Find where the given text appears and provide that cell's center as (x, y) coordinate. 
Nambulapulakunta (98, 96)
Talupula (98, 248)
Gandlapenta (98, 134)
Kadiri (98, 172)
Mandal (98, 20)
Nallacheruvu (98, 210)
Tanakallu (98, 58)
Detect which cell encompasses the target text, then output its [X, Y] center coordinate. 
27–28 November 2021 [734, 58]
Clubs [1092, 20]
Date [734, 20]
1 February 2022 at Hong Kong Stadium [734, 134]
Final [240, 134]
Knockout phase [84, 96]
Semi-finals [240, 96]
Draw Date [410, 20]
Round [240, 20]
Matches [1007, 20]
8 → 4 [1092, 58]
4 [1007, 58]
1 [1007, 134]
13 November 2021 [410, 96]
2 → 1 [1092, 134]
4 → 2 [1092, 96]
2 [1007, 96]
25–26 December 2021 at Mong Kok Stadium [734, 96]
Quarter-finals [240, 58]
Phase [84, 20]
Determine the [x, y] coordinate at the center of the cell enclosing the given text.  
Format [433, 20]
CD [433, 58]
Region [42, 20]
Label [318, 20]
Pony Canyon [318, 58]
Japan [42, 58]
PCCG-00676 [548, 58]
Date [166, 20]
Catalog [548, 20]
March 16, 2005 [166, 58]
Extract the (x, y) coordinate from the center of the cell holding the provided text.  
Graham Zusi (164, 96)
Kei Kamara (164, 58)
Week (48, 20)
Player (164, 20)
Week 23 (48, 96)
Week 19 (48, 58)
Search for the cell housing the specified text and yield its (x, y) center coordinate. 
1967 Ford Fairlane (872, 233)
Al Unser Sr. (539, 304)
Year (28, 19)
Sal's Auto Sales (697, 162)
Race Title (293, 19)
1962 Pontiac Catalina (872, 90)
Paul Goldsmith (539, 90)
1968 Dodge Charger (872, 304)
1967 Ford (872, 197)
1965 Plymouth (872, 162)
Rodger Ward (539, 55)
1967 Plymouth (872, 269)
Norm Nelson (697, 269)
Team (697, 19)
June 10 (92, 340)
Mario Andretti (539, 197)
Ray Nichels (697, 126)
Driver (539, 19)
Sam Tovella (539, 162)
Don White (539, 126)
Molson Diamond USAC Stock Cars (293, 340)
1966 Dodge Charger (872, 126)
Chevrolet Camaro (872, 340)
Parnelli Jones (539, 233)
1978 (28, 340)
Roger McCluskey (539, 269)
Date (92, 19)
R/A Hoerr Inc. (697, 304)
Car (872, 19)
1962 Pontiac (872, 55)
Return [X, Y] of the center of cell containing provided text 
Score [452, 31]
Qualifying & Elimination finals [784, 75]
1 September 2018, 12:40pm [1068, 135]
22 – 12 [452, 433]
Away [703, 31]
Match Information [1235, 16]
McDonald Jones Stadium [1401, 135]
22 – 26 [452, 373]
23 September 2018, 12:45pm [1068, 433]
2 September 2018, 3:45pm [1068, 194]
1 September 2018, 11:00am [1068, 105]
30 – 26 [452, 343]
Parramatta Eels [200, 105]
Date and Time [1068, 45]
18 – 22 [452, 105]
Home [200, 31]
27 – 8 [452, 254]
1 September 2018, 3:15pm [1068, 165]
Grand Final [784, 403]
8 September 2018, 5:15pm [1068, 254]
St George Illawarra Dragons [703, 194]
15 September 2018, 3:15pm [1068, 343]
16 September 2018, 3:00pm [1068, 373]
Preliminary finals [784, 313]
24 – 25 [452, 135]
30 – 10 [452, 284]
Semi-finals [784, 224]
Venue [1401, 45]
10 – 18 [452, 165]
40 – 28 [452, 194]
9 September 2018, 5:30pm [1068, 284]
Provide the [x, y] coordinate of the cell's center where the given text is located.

TASK OBJECTIVE:
Put every line of the items above into a JSON list of strings, one string per line, skipping any blank lines.

RESULT FOR THIS TASK:
[
  "Find where the given text appears and provide that cell's center as (x, y) coordinate. ",
  "Nambulapulakunta (98, 96)",
  "Talupula (98, 248)",
  "Gandlapenta (98, 134)",
  "Kadiri (98, 172)",
  "Mandal (98, 20)",
  "Nallacheruvu (98, 210)",
  "Tanakallu (98, 58)",
  "Detect which cell encompasses the target text, then output its [X, Y] center coordinate. ",
  "27–28 November 2021 [734, 58]",
  "Clubs [1092, 20]",
  "Date [734, 20]",
  "1 February 2022 at Hong Kong Stadium [734, 134]",
  "Final [240, 134]",
  "Knockout phase [84, 96]",
  "Semi-finals [240, 96]",
  "Draw Date [410, 20]",
  "Round [240, 20]",
  "Matches [1007, 20]",
  "8 → 4 [1092, 58]",
  "4 [1007, 58]",
  "1 [1007, 134]",
  "13 November 2021 [410, 96]",
  "2 → 1 [1092, 134]",
  "4 → 2 [1092, 96]",
  "2 [1007, 96]",
  "25–26 December 2021 at Mong Kok Stadium [734, 96]",
  "Quarter-finals [240, 58]",
  "Phase [84, 20]",
  "Determine the [x, y] coordinate at the center of the cell enclosing the given text.  ",
  "Format [433, 20]",
  "CD [433, 58]",
  "Region [42, 20]",
  "Label [318, 20]",
  "Pony Canyon [318, 58]",
  "Japan [42, 58]",
  "PCCG-00676 [548, 58]",
  "Date [166, 20]",
  "Catalog [548, 20]",
  "March 16, 2005 [166, 58]",
  "Extract the (x, y) coordinate from the center of the cell holding the provided text.  ",
  "Graham Zusi (164, 96)",
  "Kei Kamara (164, 58)",
  "Week (48, 20)",
  "Player (164, 20)",
  "Week 23 (48, 96)",
  "Week 19 (48, 58)",
  "Search for the cell housing the specified text and yield its (x, y) center coordinate. ",
  "1967 Ford Fairlane (872, 233)",
  "Al Unser Sr. (539, 304)",
  "Year (28, 19)",
  "Sal's Auto Sales (697, 162)",
  "Race Title (293, 19)",
  "1962 Pontiac Catalina (872, 90)",
  "Paul Goldsmith (539, 90)",
  "1968 Dodge Charger (872, 304)",
  "1967 Ford (872, 197)",
  "1965 Plymouth (872, 162)",
  "Rodger Ward (539, 55)",
  "1967 Plymouth (872, 269)",
  "Norm Nelson (697, 269)",
  "Team (697, 19)",
  "June 10 (92, 340)",
  "Mario Andretti (539, 197)",
  "Ray Nichels (697, 126)",
  "Driver (539, 19)",
  "Sam Tovella (539, 162)",
  "Don White (539, 126)",
  "Molson Diamond USAC Stock Cars (293, 340)",
  "1966 Dodge Charger (872, 126)",
  "Chevrolet Camaro (872, 340)",
  "Parnelli Jones (539, 233)",
  "1978 (28, 340)",
  "Roger McCluskey (539, 269)",
  "Date (92, 19)",
  "R/A Hoerr Inc. (697, 304)",
  "Car (872, 19)",
  "1962 Pontiac (872, 55)",
  "Return [X, Y] of the center of cell containing provided text ",
  "Score [452, 31]",
  "Qualifying & Elimination finals [784, 75]",
  "1 September 2018, 12:40pm [1068, 135]",
  "22 – 12 [452, 433]",
  "Away [703, 31]",
  "Match Information [1235, 16]",
  "McDonald Jones Stadium [1401, 135]",
  "22 – 26 [452, 373]",
  "23 September 2018, 12:45pm [1068, 433]",
  "2 September 2018, 3:45pm [1068, 194]",
  "1 September 2018, 11:00am [1068, 105]",
  "30 – 26 [452, 343]",
  "Parramatta Eels [200, 105]",
  "Date and Time [1068, 45]",
  "18 – 22 [452, 105]",
  "Home [200, 31]",
  "27 – 8 [452, 254]",
  "1 September 2018, 3:15pm [1068, 165]",
  "Grand Final [784, 403]",
  "8 September 2018, 5:15pm [1068, 254]",
  "St George Illawarra Dragons [703, 194]",
  "15 September 2018, 3:15pm [1068, 343]",
  "16 September 2018, 3:00pm [1068, 373]",
  "Preliminary finals [784, 313]",
  "24 – 25 [452, 135]",
  "30 – 10 [452, 284]",
  "Semi-finals [784, 224]",
  "Venue [1401, 45]",
  "10 – 18 [452, 165]",
  "40 – 28 [452, 194]",
  "9 September 2018, 5:30pm [1068, 284]",
  "Provide the [x, y] coordinate of the cell's center where the given text is located."
]